→ **PROBLEM REQUIREMENTS**
Go through the listing and state how many lines hold the string "flashlight". Nothing else is needed.

→ **MATERIAL SHOWN**
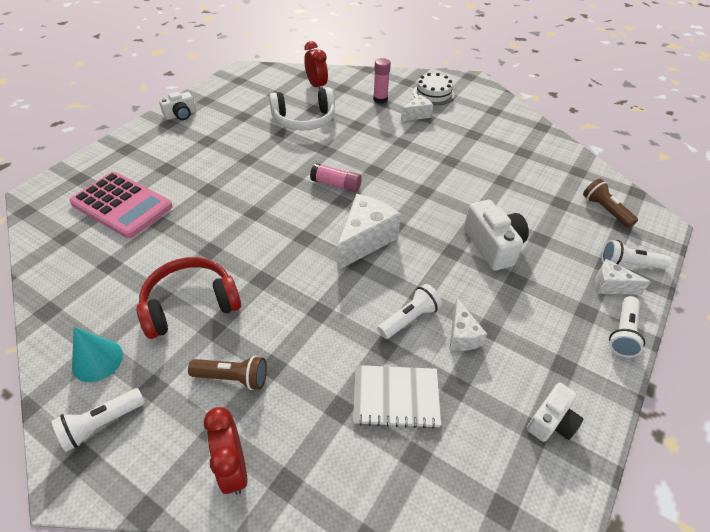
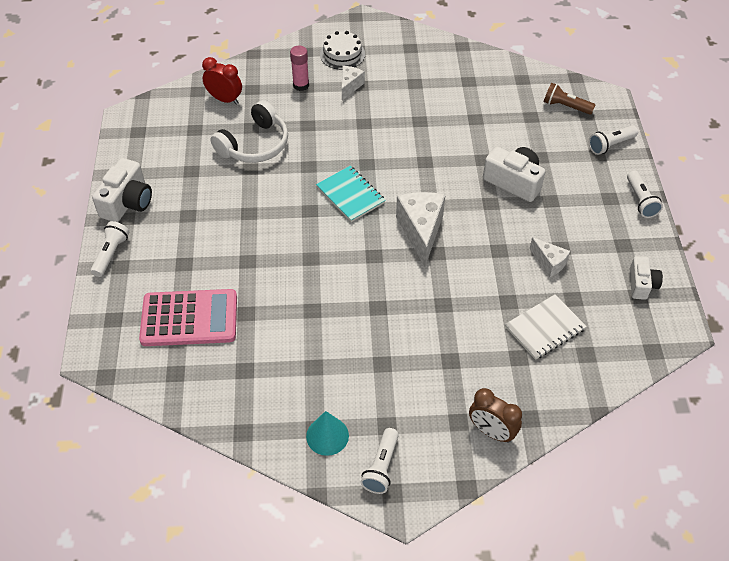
camera: 35 degrees left, 5 degrees up
red headphones [137,257,241,339] -> none
white camera [159,92,196,120] -> white camera [92,158,152,222], size x1.59
brown flashlight [188,356,267,390] -> none
red clock [204,407,248,495] -> brown clock [469,388,522,443]
pink glue stick [310,163,362,192] -> turquoise notebook [316,166,386,222]
white flashlight [378,284,442,339] -> white flashlight moved to [91,221,129,277]
white cheese [595,259,651,295] -> none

→ **EXERCISE RESPONSE**
2